Send back the whole listing untouched.

[Records shown]

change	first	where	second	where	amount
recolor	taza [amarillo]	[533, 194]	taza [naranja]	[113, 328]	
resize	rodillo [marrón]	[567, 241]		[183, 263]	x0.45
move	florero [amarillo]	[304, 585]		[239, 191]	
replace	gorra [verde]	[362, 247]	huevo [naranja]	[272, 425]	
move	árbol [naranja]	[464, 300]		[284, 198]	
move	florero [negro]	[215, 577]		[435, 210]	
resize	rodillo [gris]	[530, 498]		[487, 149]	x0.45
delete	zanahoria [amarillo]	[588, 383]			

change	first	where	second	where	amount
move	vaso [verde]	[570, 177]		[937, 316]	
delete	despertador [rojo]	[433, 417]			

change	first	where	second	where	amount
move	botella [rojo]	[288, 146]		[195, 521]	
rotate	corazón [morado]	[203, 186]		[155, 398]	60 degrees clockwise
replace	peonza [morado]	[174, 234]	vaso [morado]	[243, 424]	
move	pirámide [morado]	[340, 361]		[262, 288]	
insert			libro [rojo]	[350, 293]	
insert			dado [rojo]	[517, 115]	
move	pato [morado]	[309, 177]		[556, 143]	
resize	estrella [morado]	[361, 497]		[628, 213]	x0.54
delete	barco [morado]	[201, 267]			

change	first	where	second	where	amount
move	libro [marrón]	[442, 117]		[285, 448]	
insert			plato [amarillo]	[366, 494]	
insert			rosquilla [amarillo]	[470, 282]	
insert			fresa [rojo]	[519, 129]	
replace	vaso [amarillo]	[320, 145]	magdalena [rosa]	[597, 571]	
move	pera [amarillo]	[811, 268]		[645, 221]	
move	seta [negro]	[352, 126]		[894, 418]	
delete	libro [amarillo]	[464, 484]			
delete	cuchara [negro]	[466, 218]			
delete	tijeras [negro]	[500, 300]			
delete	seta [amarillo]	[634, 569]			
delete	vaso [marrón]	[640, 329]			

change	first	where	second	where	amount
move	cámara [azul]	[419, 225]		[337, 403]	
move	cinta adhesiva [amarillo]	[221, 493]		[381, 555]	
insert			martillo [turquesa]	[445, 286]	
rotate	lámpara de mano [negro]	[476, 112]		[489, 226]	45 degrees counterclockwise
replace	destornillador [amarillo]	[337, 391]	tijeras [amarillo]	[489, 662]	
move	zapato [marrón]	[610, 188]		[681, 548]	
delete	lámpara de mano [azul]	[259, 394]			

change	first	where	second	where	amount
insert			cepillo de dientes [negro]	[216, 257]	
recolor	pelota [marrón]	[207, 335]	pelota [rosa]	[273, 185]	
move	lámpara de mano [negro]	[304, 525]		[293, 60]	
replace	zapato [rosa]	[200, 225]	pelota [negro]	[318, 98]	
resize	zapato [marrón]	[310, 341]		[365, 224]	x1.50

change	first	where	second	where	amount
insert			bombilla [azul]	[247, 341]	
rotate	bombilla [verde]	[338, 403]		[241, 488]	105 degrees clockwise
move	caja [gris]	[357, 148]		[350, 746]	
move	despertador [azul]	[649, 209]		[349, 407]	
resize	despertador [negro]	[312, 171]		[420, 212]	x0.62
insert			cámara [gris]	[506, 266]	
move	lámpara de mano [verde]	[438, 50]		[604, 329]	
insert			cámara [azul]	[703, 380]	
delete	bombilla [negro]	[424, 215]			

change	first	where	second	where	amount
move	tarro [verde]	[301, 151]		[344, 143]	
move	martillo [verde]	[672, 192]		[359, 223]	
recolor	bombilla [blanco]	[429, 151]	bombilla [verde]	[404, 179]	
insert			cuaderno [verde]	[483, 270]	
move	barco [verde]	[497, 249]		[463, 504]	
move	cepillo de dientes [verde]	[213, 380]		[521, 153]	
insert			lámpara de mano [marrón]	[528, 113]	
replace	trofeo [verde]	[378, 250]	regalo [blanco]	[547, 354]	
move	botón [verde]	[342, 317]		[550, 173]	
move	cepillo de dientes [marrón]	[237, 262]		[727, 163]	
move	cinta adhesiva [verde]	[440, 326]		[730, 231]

[/Records shown]

> Reply:
change	first	where	second	where	amount
recolor	taza [amarillo]	[533, 194]	taza [naranja]	[113, 328]	
resize	rodillo [marrón]	[567, 241]		[183, 263]	x0.45
move	florero [amarillo]	[304, 585]		[239, 191]	
replace	gorra [verde]	[362, 247]	huevo [naranja]	[272, 425]	
move	árbol [naranja]	[464, 300]		[284, 198]	
move	florero [negro]	[215, 577]		[435, 210]	
resize	rodillo [gris]	[530, 498]		[487, 149]	x0.45
delete	zanahoria [amarillo]	[588, 383]			

change	first	where	second	where	amount
move	vaso [verde]	[570, 177]		[937, 316]	
delete	despertador [rojo]	[433, 417]			

change	first	where	second	where	amount
move	botella [rojo]	[288, 146]		[195, 521]	
rotate	corazón [morado]	[203, 186]		[155, 398]	60 degrees clockwise
replace	peonza [morado]	[174, 234]	vaso [morado]	[243, 424]	
move	pirámide [morado]	[340, 361]		[262, 288]	
insert			libro [rojo]	[350, 293]	
insert			dado [rojo]	[517, 115]	
move	pato [morado]	[309, 177]		[556, 143]	
resize	estrella [morado]	[361, 497]		[628, 213]	x0.54
delete	barco [morado]	[201, 267]			

change	first	where	second	where	amount
move	libro [marrón]	[442, 117]		[285, 448]	
insert			plato [amarillo]	[366, 494]	
insert			rosquilla [amarillo]	[470, 282]	
insert			fresa [rojo]	[519, 129]	
replace	vaso [amarillo]	[320, 145]	magdalena [rosa]	[597, 571]	
move	pera [amarillo]	[811, 268]		[645, 221]	
move	seta [negro]	[352, 126]		[894, 418]	
delete	libro [amarillo]	[464, 484]			
delete	cuchara [negro]	[466, 218]			
delete	tijeras [negro]	[500, 300]			
delete	seta [amarillo]	[634, 569]			
delete	vaso [marrón]	[640, 329]			

change	first	where	second	where	amount
move	cámara [azul]	[419, 225]		[337, 403]	
move	cinta adhesiva [amarillo]	[221, 493]		[381, 555]	
insert			martillo [turquesa]	[445, 286]	
rotate	lámpara de mano [negro]	[476, 112]		[489, 226]	45 degrees counterclockwise
replace	destornillador [amarillo]	[337, 391]	tijeras [amarillo]	[489, 662]	
move	zapato [marrón]	[610, 188]		[681, 548]	
delete	lámpara de mano [azul]	[259, 394]			

change	first	where	second	where	amount
insert			cepillo de dientes [negro]	[216, 257]	
recolor	pelota [marrón]	[207, 335]	pelota [rosa]	[273, 185]	
move	lámpara de mano [negro]	[304, 525]		[293, 60]	
replace	zapato [rosa]	[200, 225]	pelota [negro]	[318, 98]	
resize	zapato [marrón]	[310, 341]		[365, 224]	x1.50

change	first	where	second	where	amount
insert			bombilla [azul]	[247, 341]	
rotate	bombilla [verde]	[338, 403]		[241, 488]	105 degrees clockwise
move	caja [gris]	[357, 148]		[350, 746]	
move	despertador [azul]	[649, 209]		[349, 407]	
resize	despertador [negro]	[312, 171]		[420, 212]	x0.62
insert			cámara [gris]	[506, 266]	
move	lámpara de mano [verde]	[438, 50]		[604, 329]	
insert			cámara [azul]	[703, 380]	
delete	bombilla [negro]	[424, 215]			

change	first	where	second	where	amount
move	tarro [verde]	[301, 151]		[344, 143]	
move	martillo [verde]	[672, 192]		[359, 223]	
recolor	bombilla [blanco]	[429, 151]	bombilla [verde]	[404, 179]	
insert			cuaderno [verde]	[483, 270]	
move	barco [verde]	[497, 249]		[463, 504]	
move	cepillo de dientes [verde]	[213, 380]		[521, 153]	
insert			lámpara de mano [marrón]	[528, 113]	
replace	trofeo [verde]	[378, 250]	regalo [blanco]	[547, 354]	
move	botón [verde]	[342, 317]		[550, 173]	
move	cepillo de dientes [marrón]	[237, 262]		[727, 163]	
move	cinta adhesiva [verde]	[440, 326]		[730, 231]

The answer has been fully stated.